- **YOUR INSTRUCTIONS**:
From the line that contains "Someone carried the BLACK CARTON (no." through the line that contains "Someone scaled the BLACK", output every line of the listing below exactly and leave out all the rest.

- **RECORDED INFORMATION**:
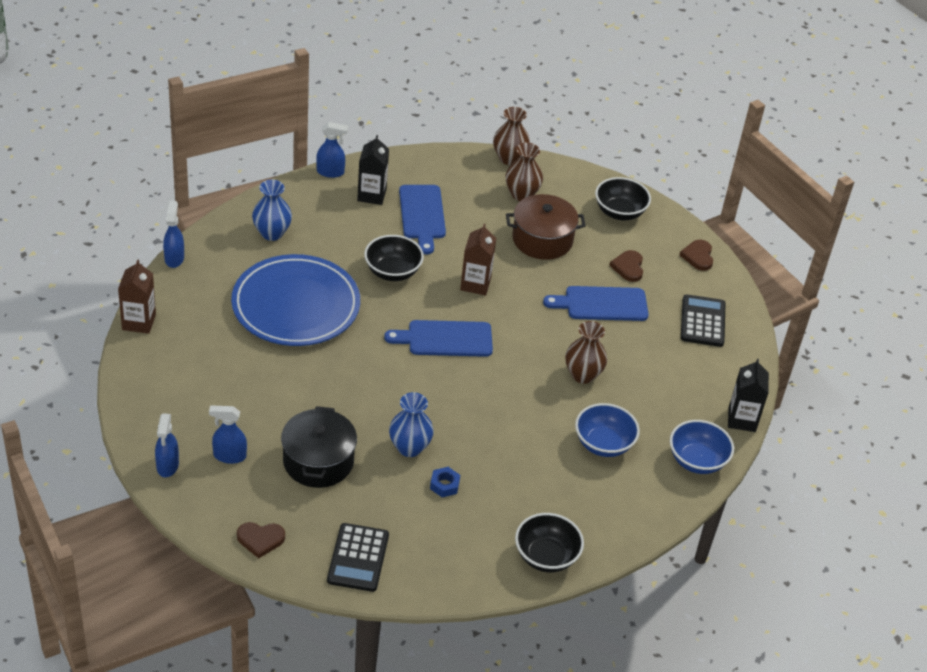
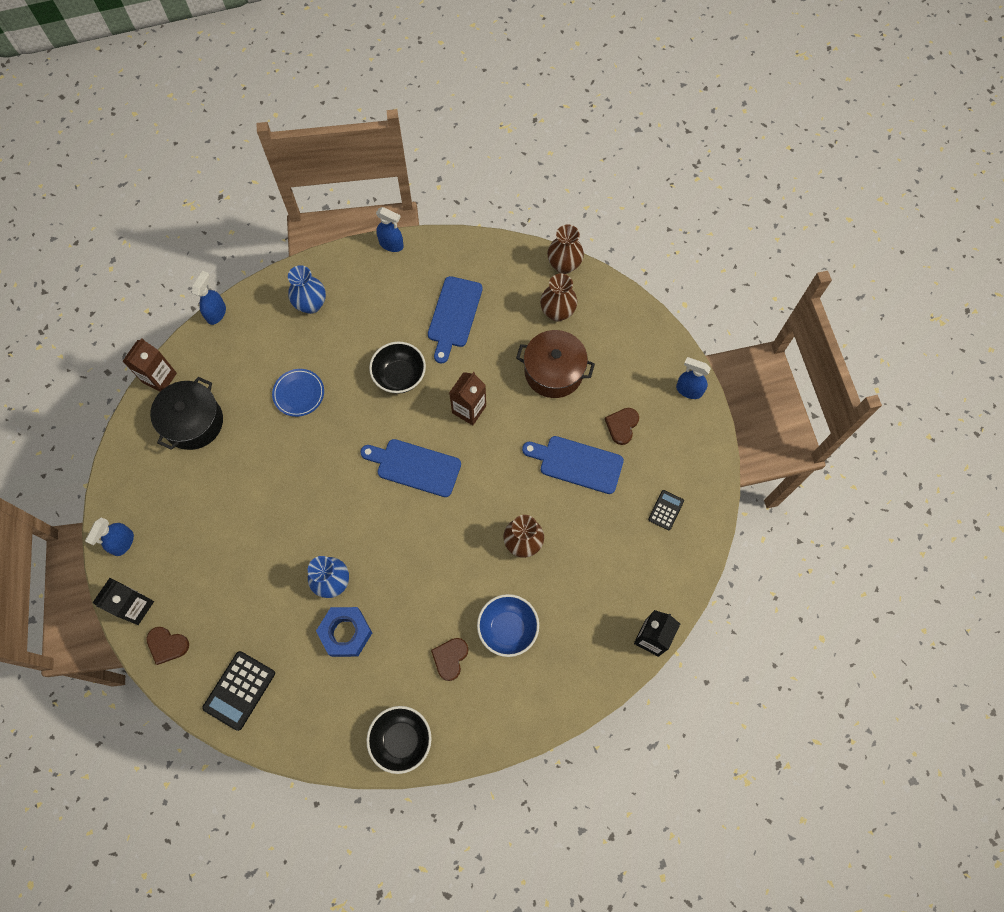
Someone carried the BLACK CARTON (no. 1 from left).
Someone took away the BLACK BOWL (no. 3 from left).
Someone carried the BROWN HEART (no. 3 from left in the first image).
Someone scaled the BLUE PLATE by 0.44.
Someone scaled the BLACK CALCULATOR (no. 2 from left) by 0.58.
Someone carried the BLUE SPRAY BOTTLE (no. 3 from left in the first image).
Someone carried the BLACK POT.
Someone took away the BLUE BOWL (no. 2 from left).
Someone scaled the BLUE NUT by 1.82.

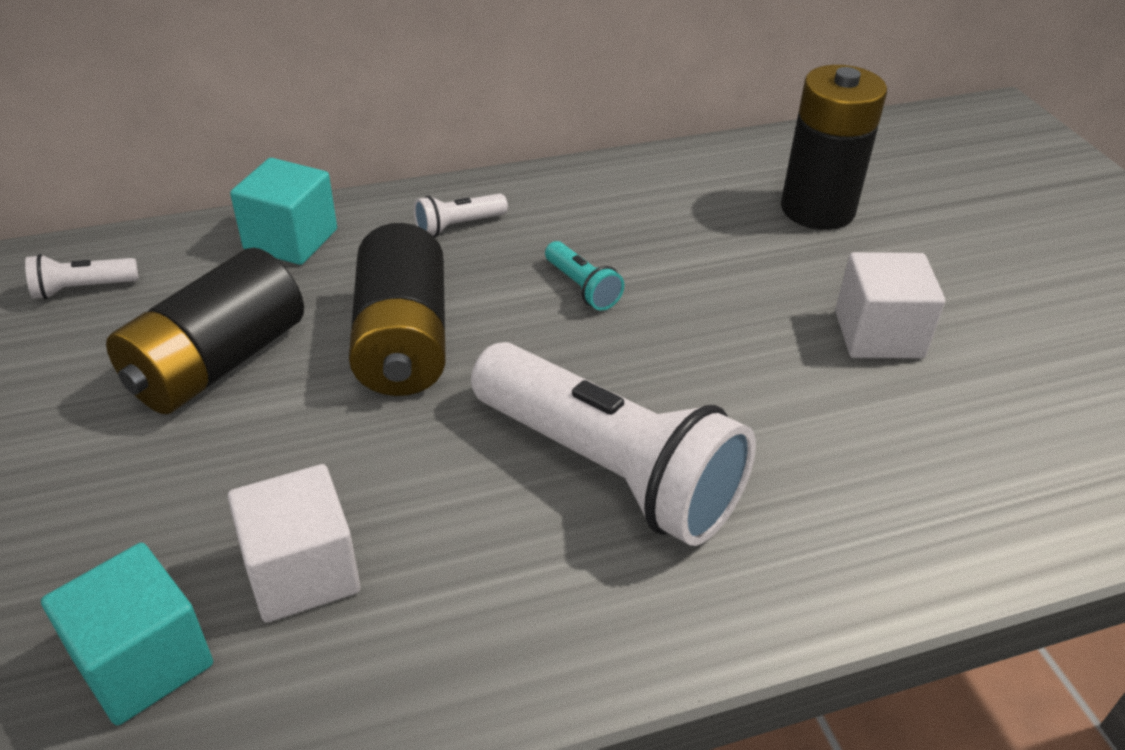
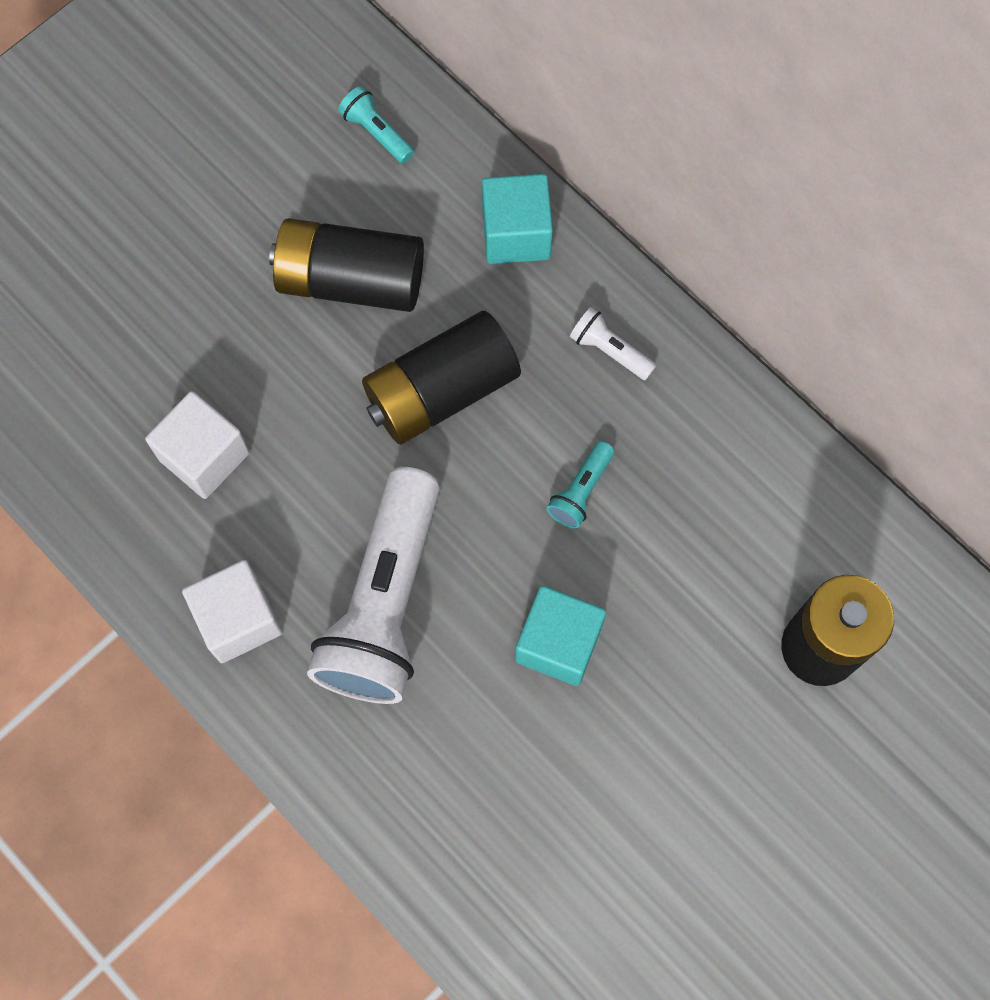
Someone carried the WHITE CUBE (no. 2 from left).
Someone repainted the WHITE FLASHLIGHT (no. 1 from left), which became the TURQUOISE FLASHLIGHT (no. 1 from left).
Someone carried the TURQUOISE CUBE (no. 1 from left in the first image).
--
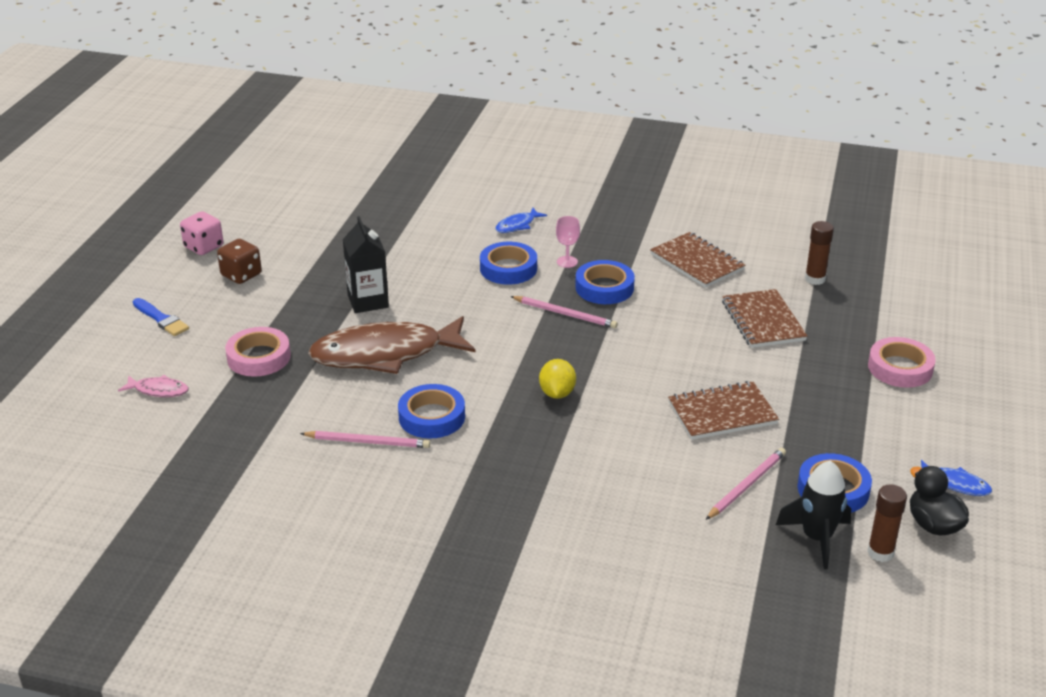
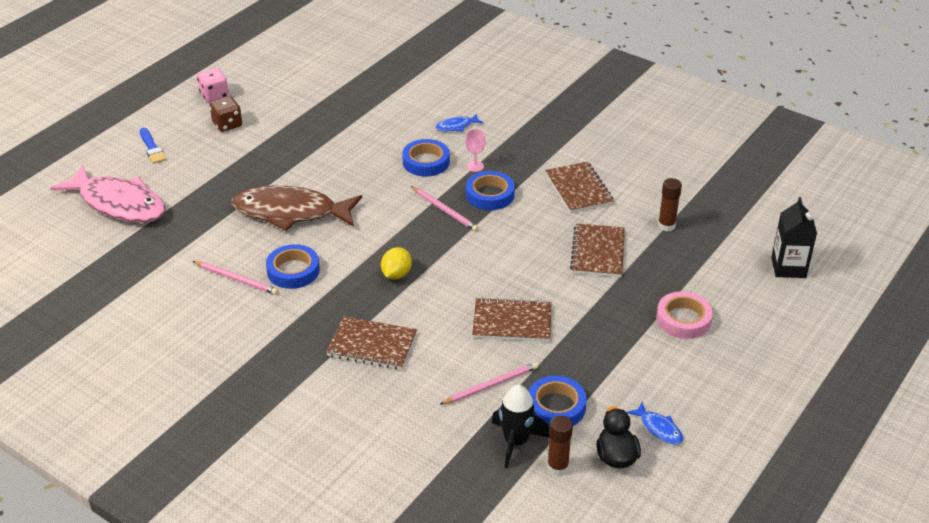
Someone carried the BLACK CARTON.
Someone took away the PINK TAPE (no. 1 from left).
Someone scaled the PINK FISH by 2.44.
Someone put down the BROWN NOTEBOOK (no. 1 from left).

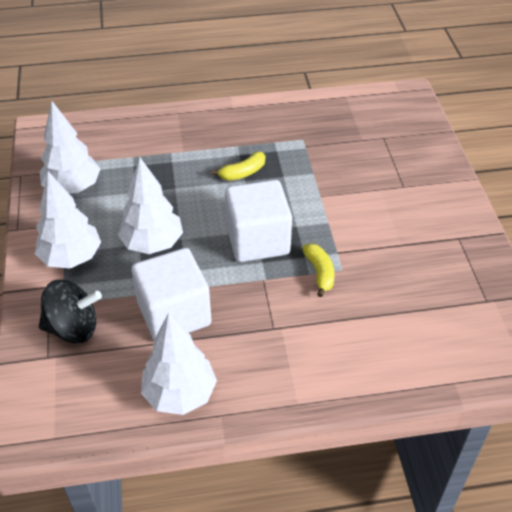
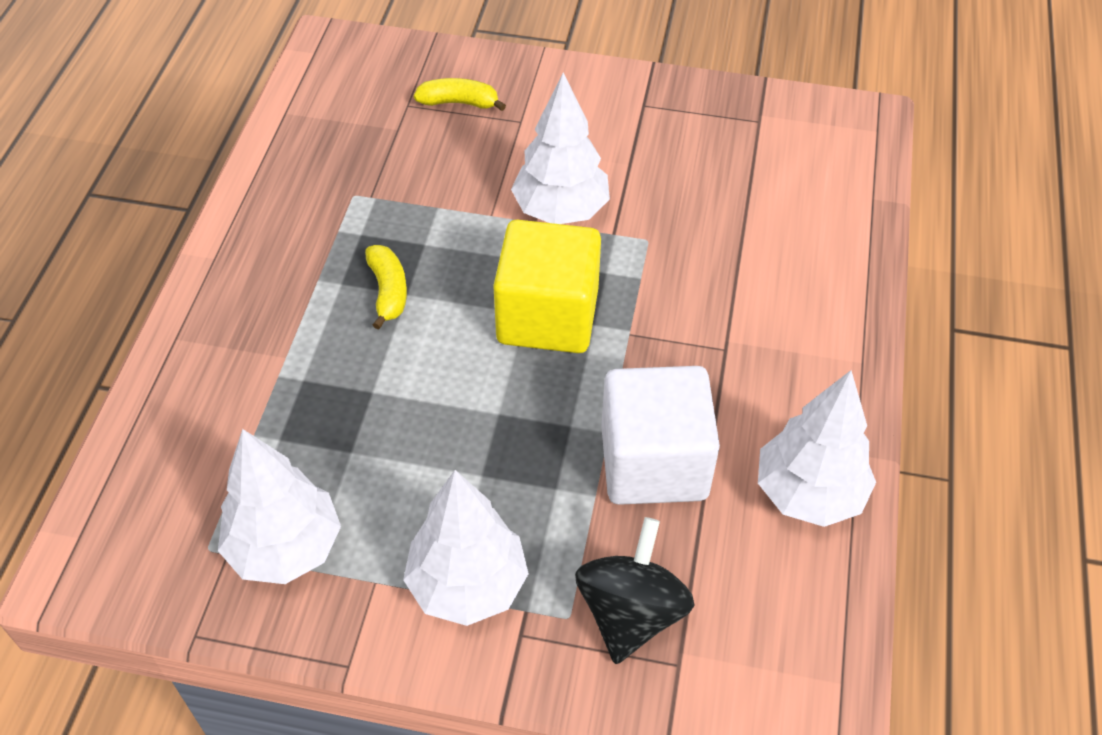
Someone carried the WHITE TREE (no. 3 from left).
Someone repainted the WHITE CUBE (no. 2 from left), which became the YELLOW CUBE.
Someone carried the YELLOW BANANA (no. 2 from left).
* * *
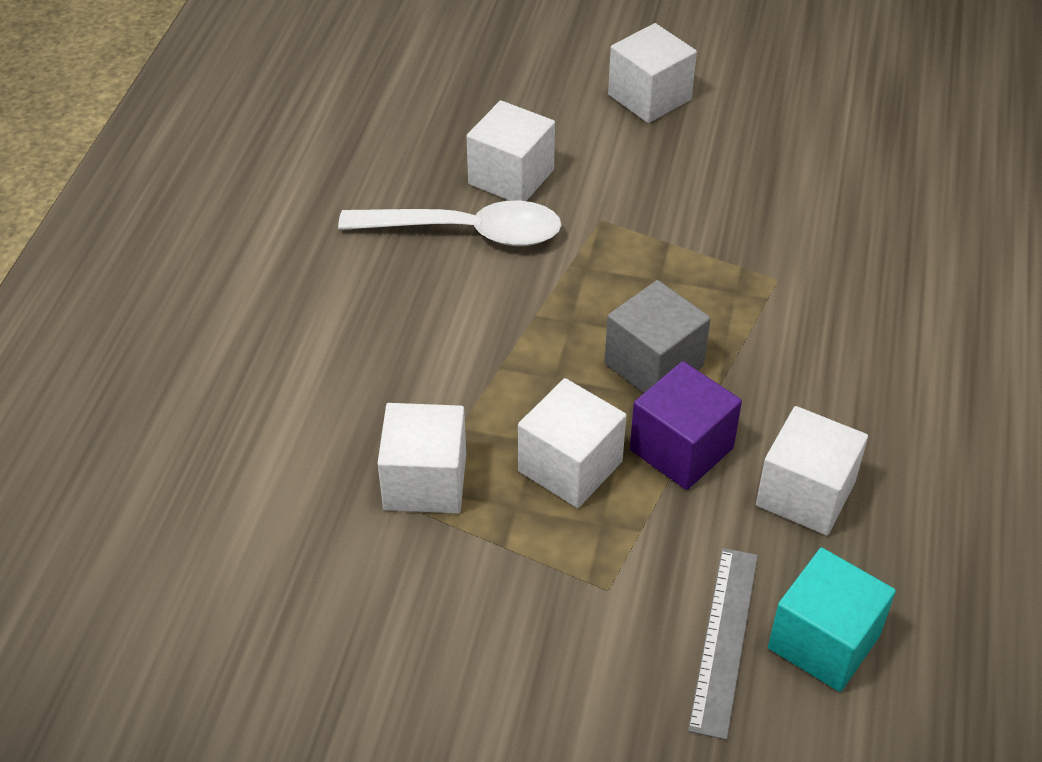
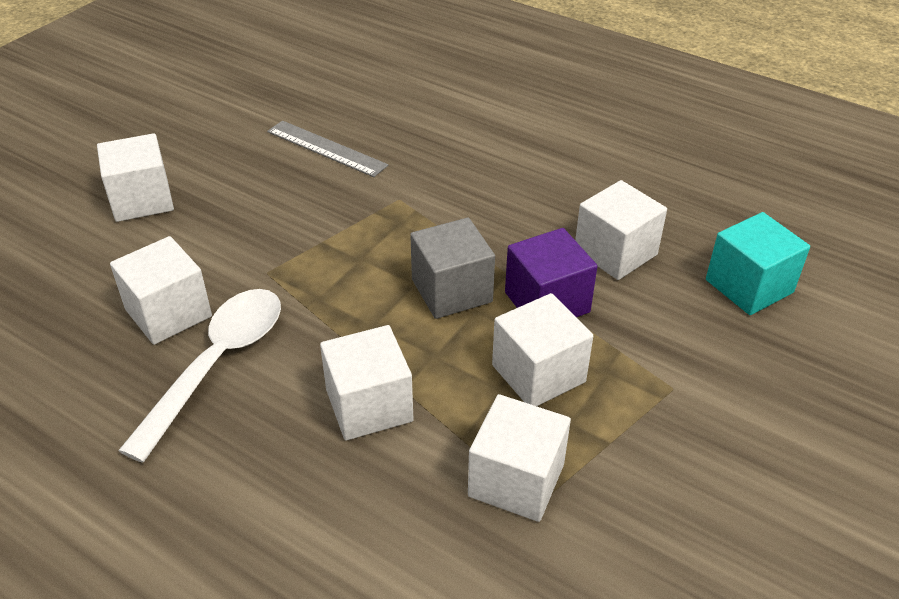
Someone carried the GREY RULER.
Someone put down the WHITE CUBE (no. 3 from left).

- **EXERCISE OUTPUT**:
Someone carried the BLACK CARTON (no. 1 from left).
Someone took away the BLACK BOWL (no. 3 from left).
Someone carried the BROWN HEART (no. 3 from left in the first image).
Someone scaled the BLUE PLATE by 0.44.
Someone scaled the BLACK CALCULATOR (no. 2 from left) by 0.58.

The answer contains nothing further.